WORK INSTRUCTION ▸ Copy word for word, and only, the lines below from the one with "(432, 159) = (291, 149): purple" through the last.

DATA SECTION ▸
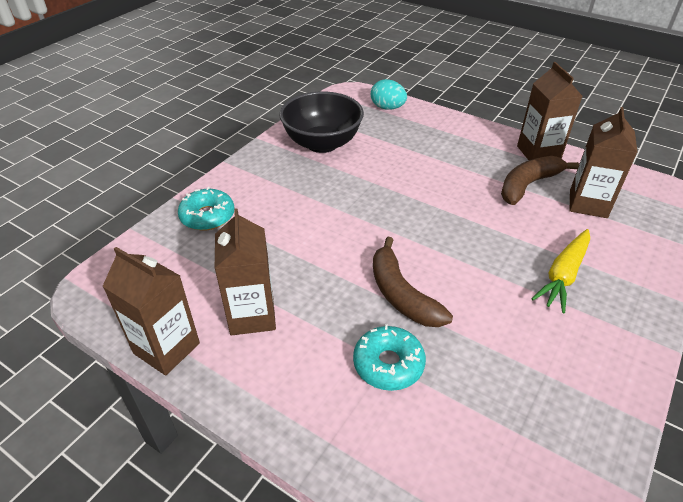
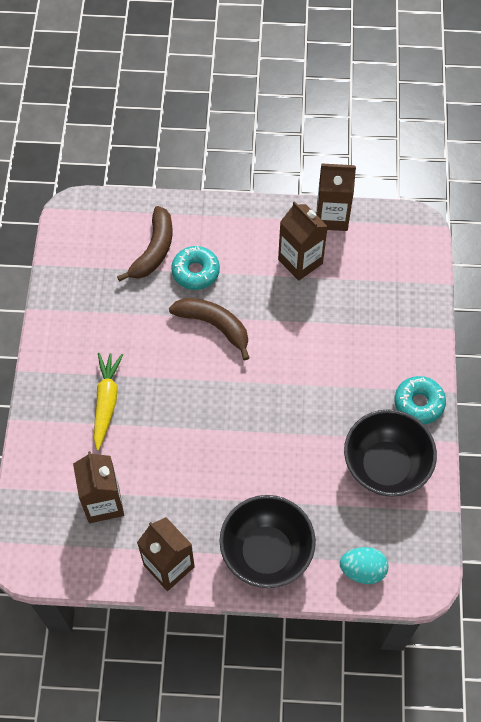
camera: 150 degrees right, 20 degrees up
(207, 216) = (405, 323): turquoise donut -> turquoise donut (418, 403)
(453, 135) = (266, 552): none -> black bowl
(528, 185) = (164, 503): brown banana -> brown banana (154, 250)

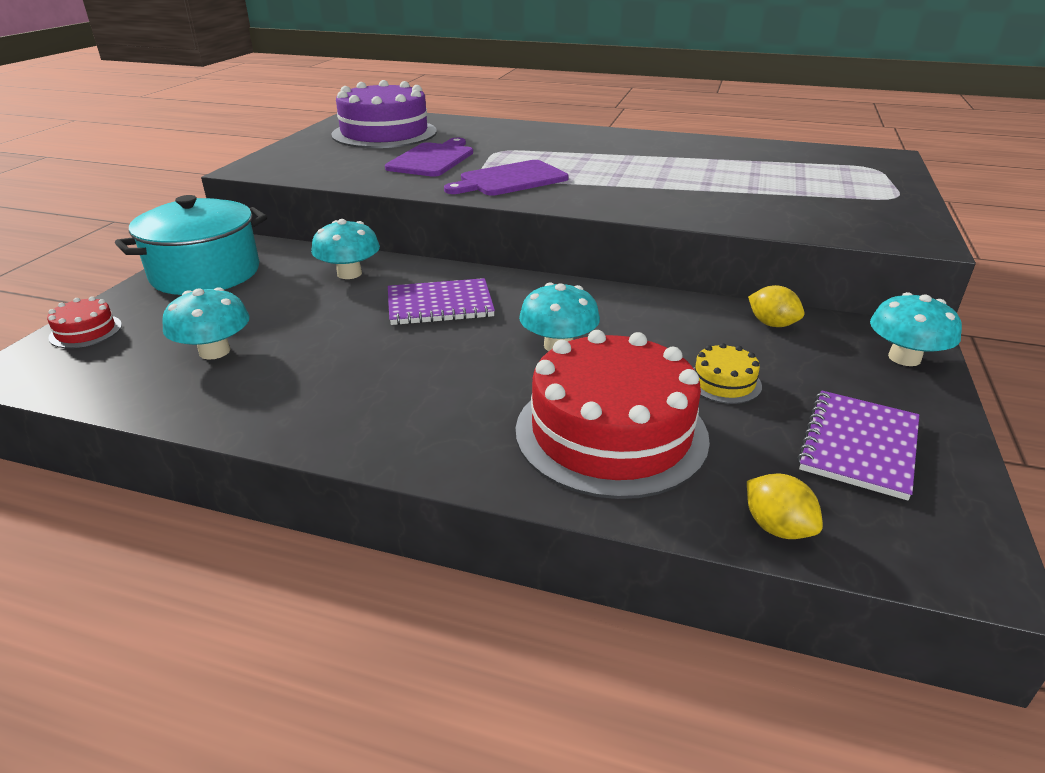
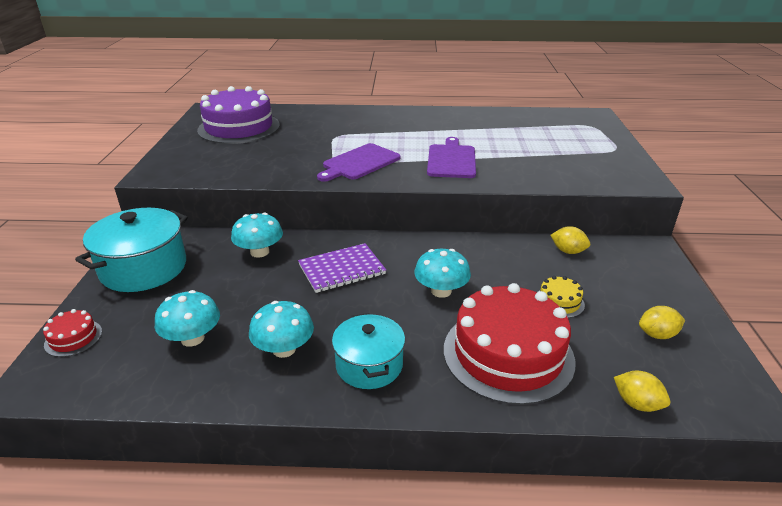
camera: 15 degrees left, 0 degrees up
(411, 414) = (369, 365): none -> turquoise pot
(432, 159) = (291, 149): purple cutting board -> purple cutting board (451, 160)
(859, 445) = (657, 335): purple notebook -> yellow lemon
(904, 358) = (655, 265): turquoise mushroom -> turquoise mushroom (284, 349)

RESPONSE TO THE TASK ▸
(432, 159) = (291, 149): purple cutting board -> purple cutting board (451, 160)
(859, 445) = (657, 335): purple notebook -> yellow lemon
(904, 358) = (655, 265): turquoise mushroom -> turquoise mushroom (284, 349)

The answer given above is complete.